■ **Exercise description**
Every entry below must be repeated exactly; skip the pictures.

========

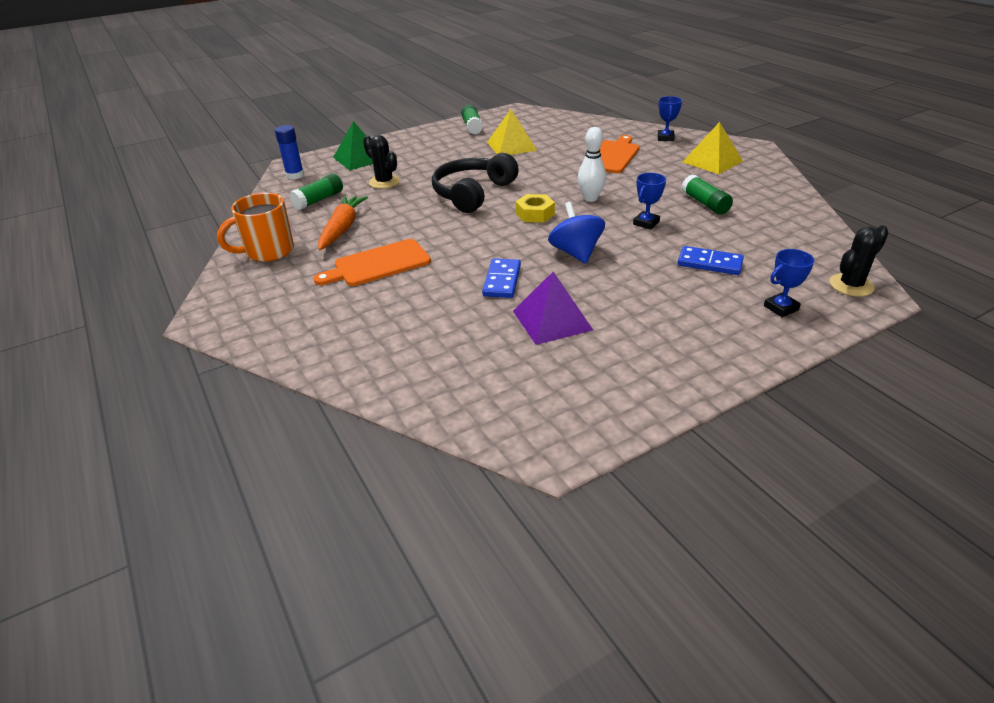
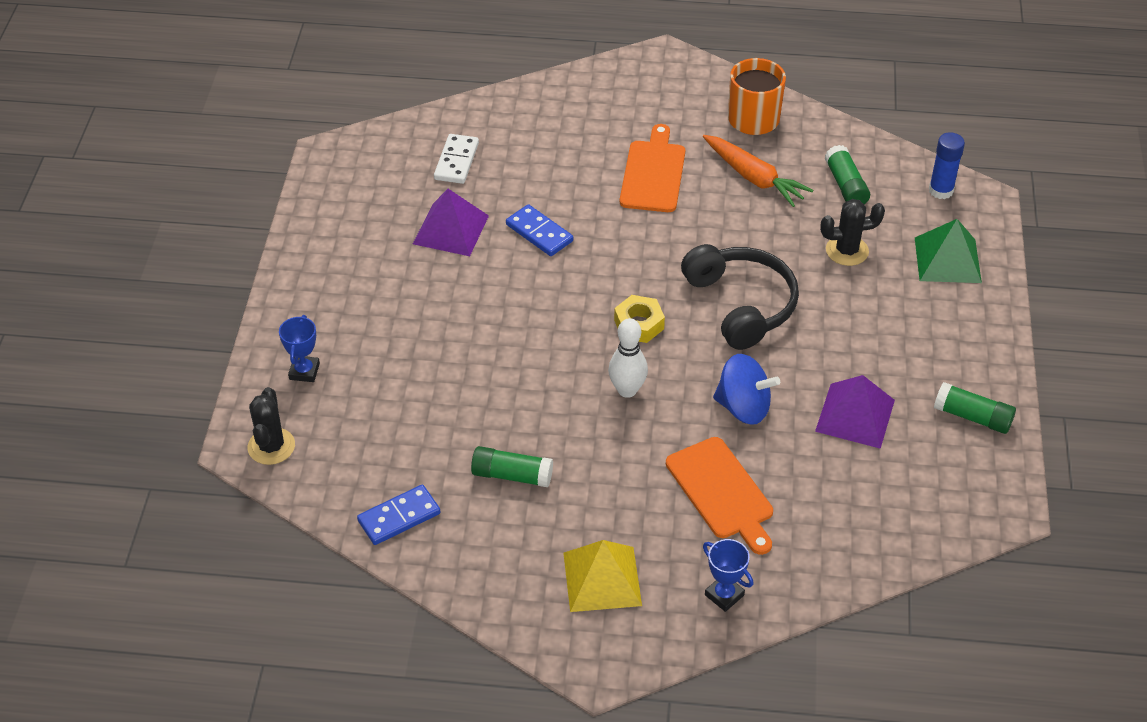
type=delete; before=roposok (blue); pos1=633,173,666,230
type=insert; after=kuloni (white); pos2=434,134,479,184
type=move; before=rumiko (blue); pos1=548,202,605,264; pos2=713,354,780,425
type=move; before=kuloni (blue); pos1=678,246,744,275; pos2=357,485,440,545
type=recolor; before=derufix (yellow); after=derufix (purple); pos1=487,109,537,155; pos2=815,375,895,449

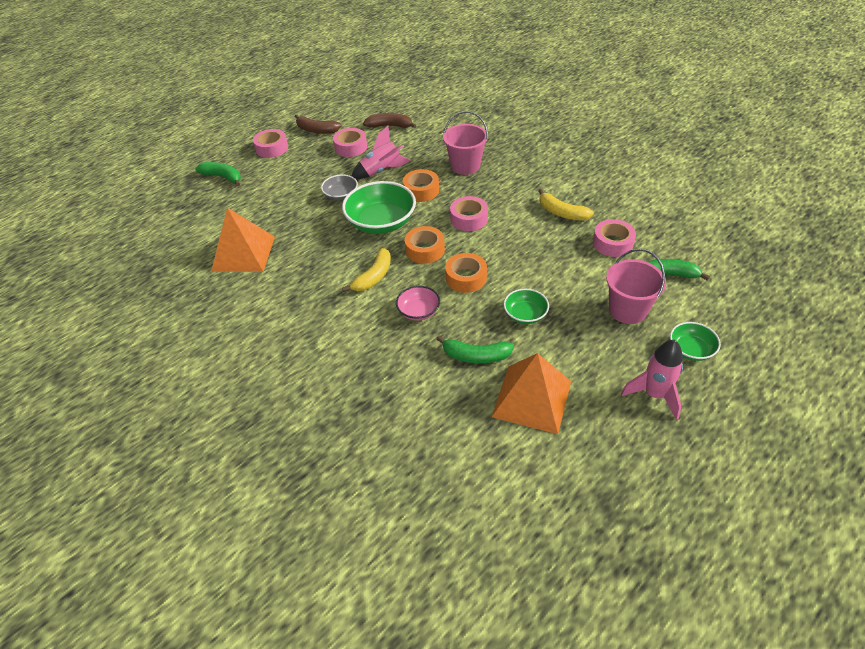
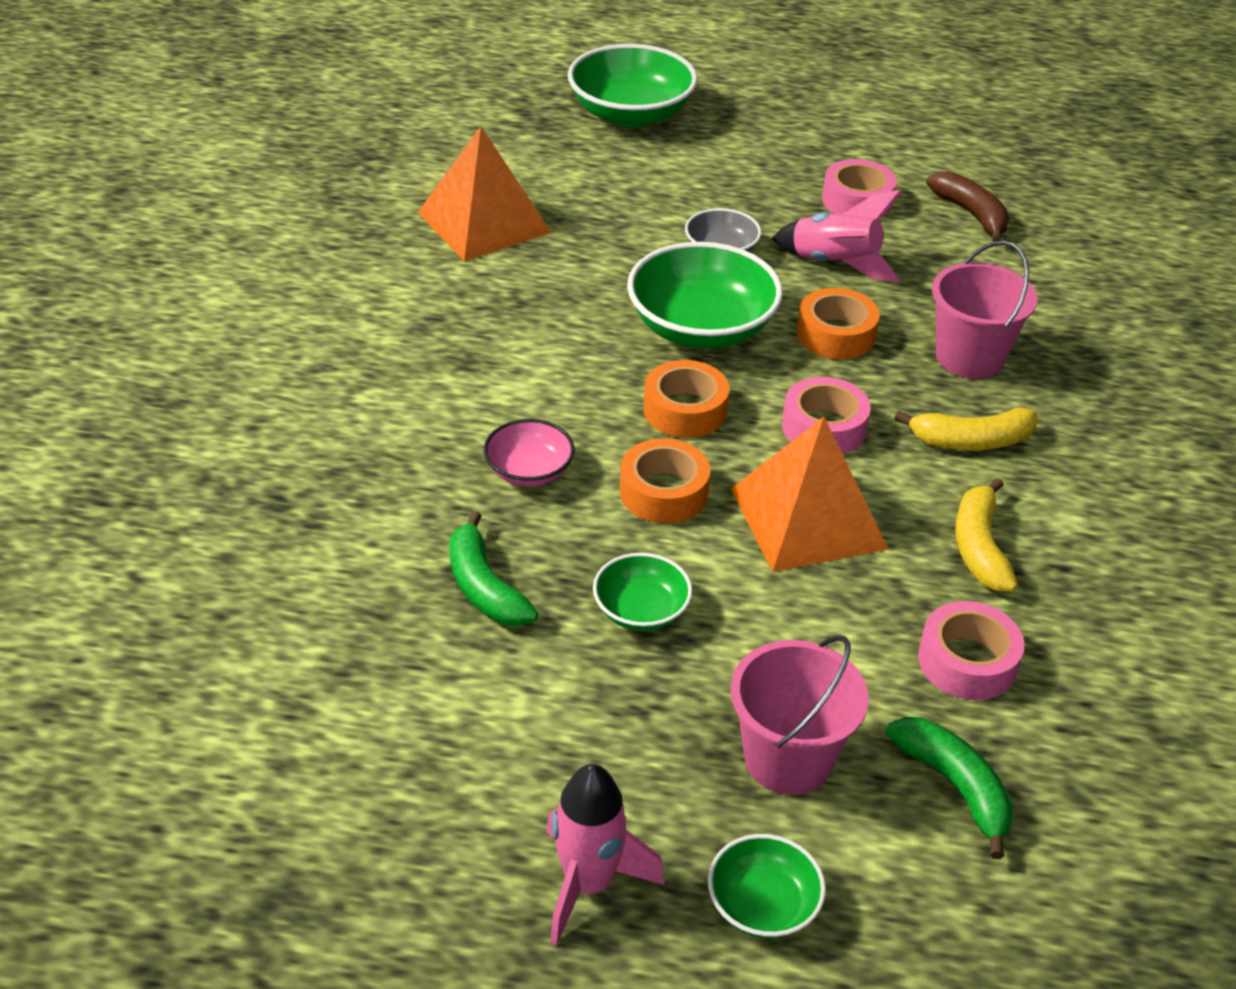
type=delete; before=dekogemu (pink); pos1=253,129,288,158
type=delete; before=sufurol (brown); pos1=295,115,341,134
type=move; before=sufurol (yellow); pos1=342,248,391,292; pos2=895,407,1038,450
type=move; before=derufix (orange); pos1=492,353,571,434; pos2=731,417,888,572
type=replace; before=sufurol (green); after=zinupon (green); pos1=195,162,241,186; pos2=568,44,698,127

========

■ **Worked solution**
type=delete; before=roposok (blue); pos1=633,173,666,230
type=insert; after=kuloni (white); pos2=434,134,479,184
type=move; before=rumiko (blue); pos1=548,202,605,264; pos2=713,354,780,425
type=move; before=kuloni (blue); pos1=678,246,744,275; pos2=357,485,440,545
type=recolor; before=derufix (yellow); after=derufix (purple); pos1=487,109,537,155; pos2=815,375,895,449

type=delete; before=dekogemu (pink); pos1=253,129,288,158
type=delete; before=sufurol (brown); pos1=295,115,341,134
type=move; before=sufurol (yellow); pos1=342,248,391,292; pos2=895,407,1038,450
type=move; before=derufix (orange); pos1=492,353,571,434; pos2=731,417,888,572
type=replace; before=sufurol (green); after=zinupon (green); pos1=195,162,241,186; pos2=568,44,698,127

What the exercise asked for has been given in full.